__Work to complete__. Your answer must consist of one number: how many lines in the records contain "AGND".

__Data__.
■ ■ ■ ■ ■ ■ ■

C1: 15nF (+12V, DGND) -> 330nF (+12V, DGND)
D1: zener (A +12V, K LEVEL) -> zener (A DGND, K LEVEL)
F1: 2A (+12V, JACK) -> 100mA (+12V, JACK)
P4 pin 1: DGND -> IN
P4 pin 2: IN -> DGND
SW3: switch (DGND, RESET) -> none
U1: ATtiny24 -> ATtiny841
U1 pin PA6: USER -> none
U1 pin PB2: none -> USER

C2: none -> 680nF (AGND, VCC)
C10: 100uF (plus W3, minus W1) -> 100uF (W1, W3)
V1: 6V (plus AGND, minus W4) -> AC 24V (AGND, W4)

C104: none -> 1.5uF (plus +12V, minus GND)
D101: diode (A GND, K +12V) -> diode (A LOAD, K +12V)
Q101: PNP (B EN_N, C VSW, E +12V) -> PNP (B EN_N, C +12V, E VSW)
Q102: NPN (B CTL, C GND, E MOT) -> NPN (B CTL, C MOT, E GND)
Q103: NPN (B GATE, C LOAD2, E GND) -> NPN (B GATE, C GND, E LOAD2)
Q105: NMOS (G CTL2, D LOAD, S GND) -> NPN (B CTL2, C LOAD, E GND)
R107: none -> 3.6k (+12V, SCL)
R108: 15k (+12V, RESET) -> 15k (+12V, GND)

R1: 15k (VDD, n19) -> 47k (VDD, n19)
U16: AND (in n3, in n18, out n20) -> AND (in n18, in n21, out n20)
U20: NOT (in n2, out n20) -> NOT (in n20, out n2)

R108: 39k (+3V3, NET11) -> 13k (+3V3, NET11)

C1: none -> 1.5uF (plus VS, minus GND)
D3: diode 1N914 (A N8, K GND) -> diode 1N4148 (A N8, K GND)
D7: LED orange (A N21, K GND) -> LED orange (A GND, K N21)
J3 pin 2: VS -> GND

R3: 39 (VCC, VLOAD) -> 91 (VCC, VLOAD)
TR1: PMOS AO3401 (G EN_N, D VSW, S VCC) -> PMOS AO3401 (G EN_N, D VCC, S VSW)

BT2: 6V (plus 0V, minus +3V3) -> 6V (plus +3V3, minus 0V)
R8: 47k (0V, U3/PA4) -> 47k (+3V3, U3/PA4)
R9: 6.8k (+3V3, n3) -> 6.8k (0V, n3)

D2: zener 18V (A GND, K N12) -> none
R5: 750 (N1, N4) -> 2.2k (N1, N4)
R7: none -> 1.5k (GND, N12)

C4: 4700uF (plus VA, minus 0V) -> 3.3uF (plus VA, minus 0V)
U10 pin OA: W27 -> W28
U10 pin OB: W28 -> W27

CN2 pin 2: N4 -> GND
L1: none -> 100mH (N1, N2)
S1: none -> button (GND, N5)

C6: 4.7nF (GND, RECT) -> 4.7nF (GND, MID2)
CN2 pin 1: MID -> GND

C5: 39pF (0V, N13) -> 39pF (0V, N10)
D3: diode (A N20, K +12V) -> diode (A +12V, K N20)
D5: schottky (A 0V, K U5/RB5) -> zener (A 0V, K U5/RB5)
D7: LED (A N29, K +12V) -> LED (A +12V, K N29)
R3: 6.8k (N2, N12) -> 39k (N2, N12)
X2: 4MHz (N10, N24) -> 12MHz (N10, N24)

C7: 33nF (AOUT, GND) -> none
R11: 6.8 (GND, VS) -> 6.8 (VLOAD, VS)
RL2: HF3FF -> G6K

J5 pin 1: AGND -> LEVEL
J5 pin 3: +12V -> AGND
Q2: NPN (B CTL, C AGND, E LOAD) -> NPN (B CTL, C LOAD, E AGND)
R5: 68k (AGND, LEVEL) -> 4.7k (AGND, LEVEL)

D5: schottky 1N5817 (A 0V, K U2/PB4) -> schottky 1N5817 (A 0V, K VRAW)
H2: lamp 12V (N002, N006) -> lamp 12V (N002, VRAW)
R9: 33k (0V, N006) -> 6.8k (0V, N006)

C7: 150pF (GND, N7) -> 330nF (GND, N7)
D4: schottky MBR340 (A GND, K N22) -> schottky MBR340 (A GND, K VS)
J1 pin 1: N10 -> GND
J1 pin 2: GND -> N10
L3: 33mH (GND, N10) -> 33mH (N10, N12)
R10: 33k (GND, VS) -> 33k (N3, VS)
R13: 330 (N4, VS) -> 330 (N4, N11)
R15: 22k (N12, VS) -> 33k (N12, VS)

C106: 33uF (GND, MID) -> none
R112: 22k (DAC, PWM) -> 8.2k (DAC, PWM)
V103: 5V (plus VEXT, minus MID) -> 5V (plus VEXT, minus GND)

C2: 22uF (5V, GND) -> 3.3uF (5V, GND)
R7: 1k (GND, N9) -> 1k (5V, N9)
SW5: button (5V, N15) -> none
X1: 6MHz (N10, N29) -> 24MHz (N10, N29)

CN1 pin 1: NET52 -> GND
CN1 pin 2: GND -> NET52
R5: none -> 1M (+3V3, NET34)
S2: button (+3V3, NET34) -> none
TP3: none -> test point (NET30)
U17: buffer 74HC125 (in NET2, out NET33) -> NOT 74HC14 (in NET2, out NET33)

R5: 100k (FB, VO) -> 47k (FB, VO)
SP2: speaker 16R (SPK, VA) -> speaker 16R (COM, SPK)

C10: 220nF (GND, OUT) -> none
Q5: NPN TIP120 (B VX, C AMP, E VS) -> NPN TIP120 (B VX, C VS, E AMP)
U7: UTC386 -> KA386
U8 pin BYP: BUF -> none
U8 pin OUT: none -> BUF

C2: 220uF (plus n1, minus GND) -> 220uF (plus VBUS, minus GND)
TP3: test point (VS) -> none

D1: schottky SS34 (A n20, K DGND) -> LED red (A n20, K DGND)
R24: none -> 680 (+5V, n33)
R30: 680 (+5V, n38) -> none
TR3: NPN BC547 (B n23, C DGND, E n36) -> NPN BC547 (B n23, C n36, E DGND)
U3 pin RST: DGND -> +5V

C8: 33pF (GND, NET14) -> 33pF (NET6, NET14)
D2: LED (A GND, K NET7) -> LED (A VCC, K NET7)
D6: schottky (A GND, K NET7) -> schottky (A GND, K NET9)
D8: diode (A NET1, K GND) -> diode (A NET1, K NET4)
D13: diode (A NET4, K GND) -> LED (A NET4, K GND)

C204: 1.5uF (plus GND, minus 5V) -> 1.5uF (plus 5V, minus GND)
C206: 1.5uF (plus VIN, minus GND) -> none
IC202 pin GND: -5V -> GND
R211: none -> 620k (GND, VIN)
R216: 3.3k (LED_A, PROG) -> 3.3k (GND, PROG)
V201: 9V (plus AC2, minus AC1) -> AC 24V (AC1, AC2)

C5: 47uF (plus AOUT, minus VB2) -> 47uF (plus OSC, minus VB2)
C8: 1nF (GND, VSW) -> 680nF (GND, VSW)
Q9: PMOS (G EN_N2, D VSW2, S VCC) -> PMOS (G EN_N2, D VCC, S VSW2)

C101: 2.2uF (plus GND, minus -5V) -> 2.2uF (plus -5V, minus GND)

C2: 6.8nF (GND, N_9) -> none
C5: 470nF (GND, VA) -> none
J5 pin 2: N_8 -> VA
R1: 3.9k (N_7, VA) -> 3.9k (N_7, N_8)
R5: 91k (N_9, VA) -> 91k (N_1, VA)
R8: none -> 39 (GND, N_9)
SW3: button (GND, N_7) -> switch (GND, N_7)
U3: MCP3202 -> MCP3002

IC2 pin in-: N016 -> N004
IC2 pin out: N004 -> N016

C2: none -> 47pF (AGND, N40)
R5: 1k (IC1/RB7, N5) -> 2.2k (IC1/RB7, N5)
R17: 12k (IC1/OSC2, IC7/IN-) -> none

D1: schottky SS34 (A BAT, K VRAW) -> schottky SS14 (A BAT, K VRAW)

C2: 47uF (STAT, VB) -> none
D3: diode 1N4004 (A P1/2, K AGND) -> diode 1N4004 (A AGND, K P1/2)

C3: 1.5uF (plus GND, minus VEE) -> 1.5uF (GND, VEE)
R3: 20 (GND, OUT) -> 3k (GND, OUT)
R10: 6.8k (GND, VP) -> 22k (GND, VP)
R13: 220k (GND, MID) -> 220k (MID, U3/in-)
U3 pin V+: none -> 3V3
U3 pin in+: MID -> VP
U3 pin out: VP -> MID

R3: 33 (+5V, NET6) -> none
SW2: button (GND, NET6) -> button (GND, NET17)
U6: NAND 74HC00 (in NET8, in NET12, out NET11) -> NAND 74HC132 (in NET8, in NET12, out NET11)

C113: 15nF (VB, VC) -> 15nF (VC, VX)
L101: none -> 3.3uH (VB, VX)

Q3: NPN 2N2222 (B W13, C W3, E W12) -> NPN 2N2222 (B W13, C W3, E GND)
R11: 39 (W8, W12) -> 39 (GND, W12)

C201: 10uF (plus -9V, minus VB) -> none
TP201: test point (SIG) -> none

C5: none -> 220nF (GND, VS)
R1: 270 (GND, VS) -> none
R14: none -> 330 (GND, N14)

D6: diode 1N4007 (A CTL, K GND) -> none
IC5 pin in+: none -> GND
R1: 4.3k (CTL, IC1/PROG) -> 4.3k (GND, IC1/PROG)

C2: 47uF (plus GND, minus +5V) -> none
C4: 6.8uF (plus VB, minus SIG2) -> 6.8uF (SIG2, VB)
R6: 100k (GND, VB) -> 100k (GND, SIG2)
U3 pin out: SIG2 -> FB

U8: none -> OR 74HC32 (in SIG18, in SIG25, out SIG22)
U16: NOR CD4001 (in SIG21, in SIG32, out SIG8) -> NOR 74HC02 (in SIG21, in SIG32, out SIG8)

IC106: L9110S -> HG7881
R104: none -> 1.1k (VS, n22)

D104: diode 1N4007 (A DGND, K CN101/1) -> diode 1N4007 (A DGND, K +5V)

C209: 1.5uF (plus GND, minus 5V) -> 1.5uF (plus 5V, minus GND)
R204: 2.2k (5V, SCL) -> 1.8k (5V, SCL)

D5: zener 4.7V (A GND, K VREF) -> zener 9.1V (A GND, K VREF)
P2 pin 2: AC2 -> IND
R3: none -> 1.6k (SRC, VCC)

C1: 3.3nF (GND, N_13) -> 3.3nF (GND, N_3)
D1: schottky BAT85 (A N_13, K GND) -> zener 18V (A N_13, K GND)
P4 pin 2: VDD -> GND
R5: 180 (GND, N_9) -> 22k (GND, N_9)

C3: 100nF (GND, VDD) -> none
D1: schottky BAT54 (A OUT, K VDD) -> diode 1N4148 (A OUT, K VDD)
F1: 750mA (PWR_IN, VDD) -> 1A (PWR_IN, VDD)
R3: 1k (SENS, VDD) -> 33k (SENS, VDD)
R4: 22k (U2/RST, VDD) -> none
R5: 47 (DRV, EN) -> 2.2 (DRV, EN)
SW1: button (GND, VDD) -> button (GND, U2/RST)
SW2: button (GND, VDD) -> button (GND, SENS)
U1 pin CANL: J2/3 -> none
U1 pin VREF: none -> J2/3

■ ■ ■ ■ ■ ■ ■

__Output of the exercise__. 8